### WHAT IS BEING ASKED
Every entry should come back exactly as written, minus the pictures.

### INFORMATION PROVIDED
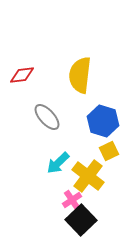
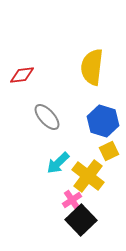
yellow semicircle: moved 12 px right, 8 px up
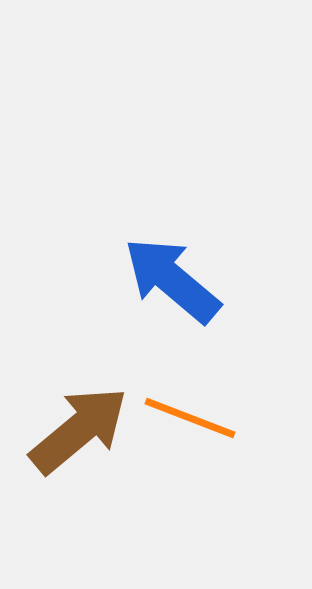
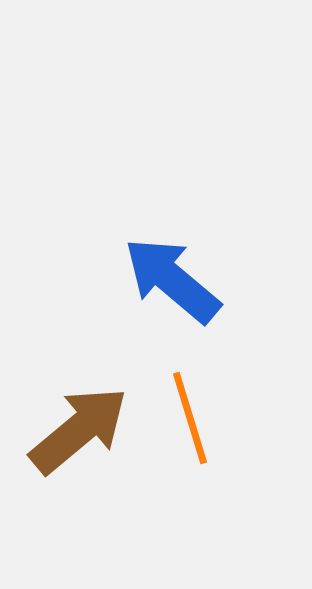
orange line: rotated 52 degrees clockwise
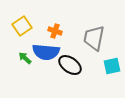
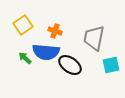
yellow square: moved 1 px right, 1 px up
cyan square: moved 1 px left, 1 px up
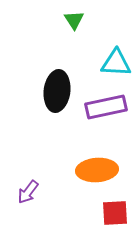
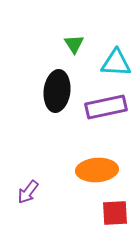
green triangle: moved 24 px down
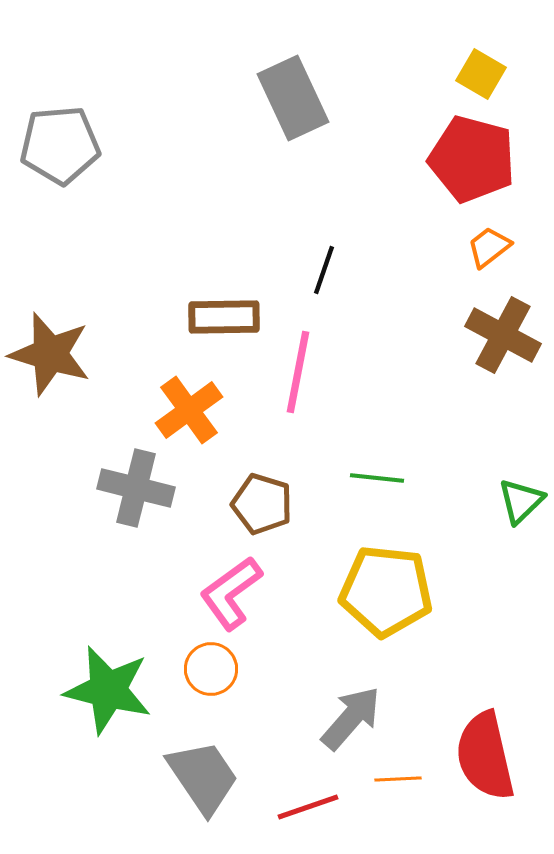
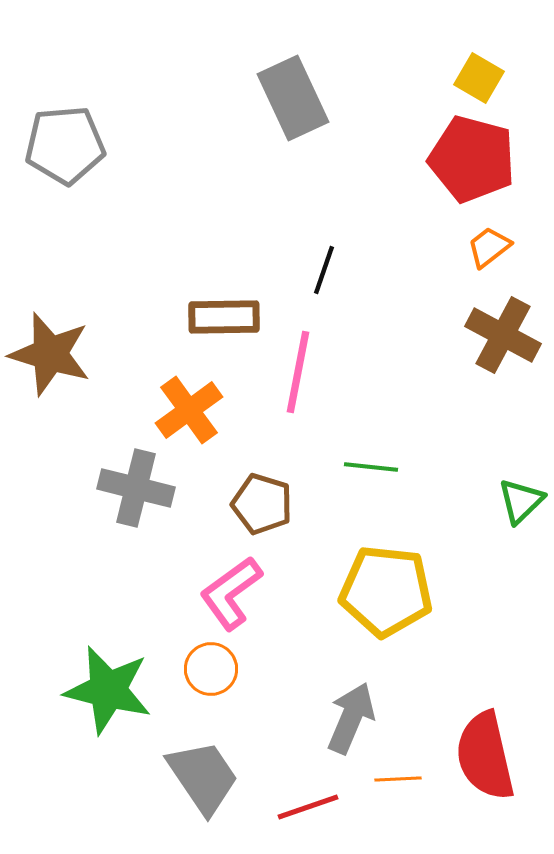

### SOLUTION FOR THIS PROBLEM
yellow semicircle: moved 12 px right, 8 px up
orange line: rotated 52 degrees clockwise
yellow square: moved 1 px right, 1 px up
cyan square: moved 1 px left, 1 px up
green triangle: moved 24 px down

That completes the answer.